> Exercise details
The required output is every line from the one with "(447, 347) = (341, 260): red" through the final line of the data below, unchanged.

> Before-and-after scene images
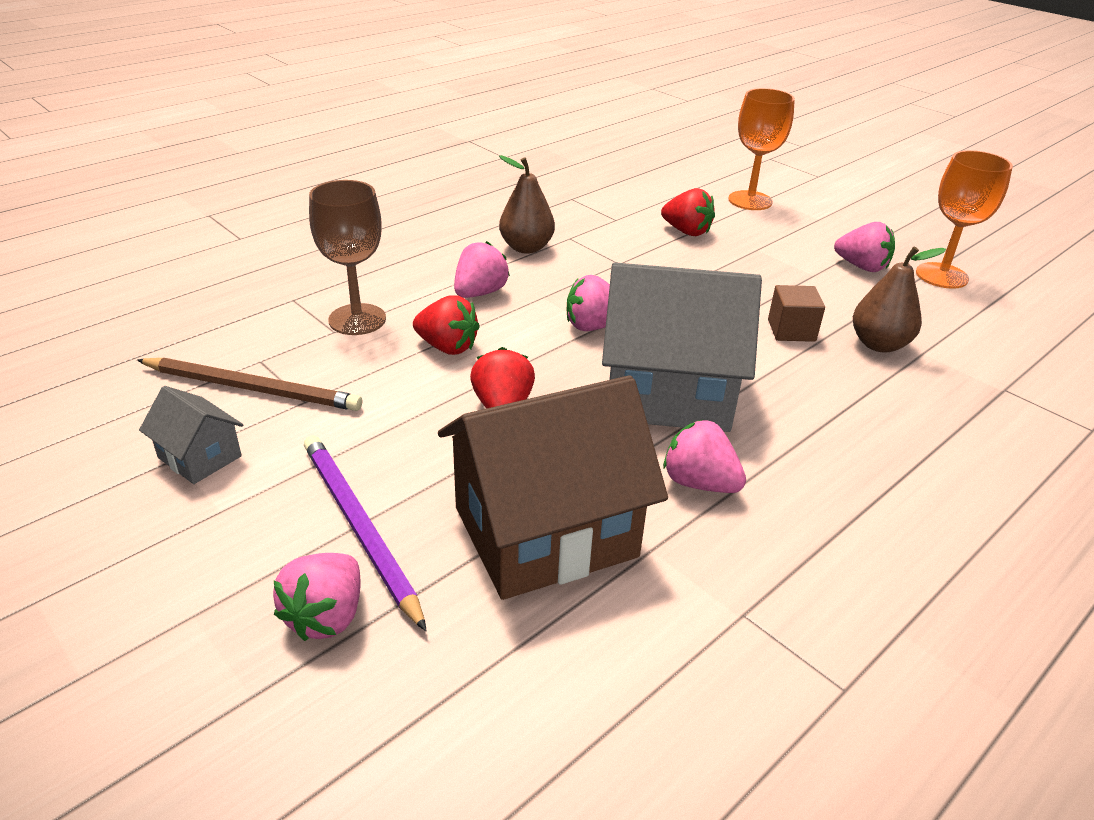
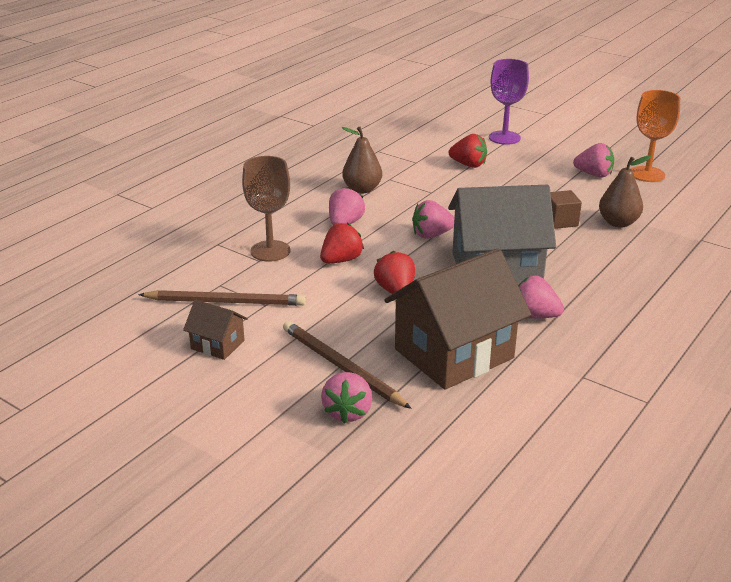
camera: 10 degrees left, 5 degrees down
(200, 457) = (217, 345): grey house -> brown house
(359, 527) = (341, 367): purple pencil -> brown pencil
(447, 347) = (341, 260): red strawberry -> red strawberry turned 60 degrees counterclockwise
(750, 201) = (504, 138): orange goblet -> purple goblet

> Result of the task
(447, 347) = (341, 260): red strawberry -> red strawberry turned 60 degrees counterclockwise
(750, 201) = (504, 138): orange goblet -> purple goblet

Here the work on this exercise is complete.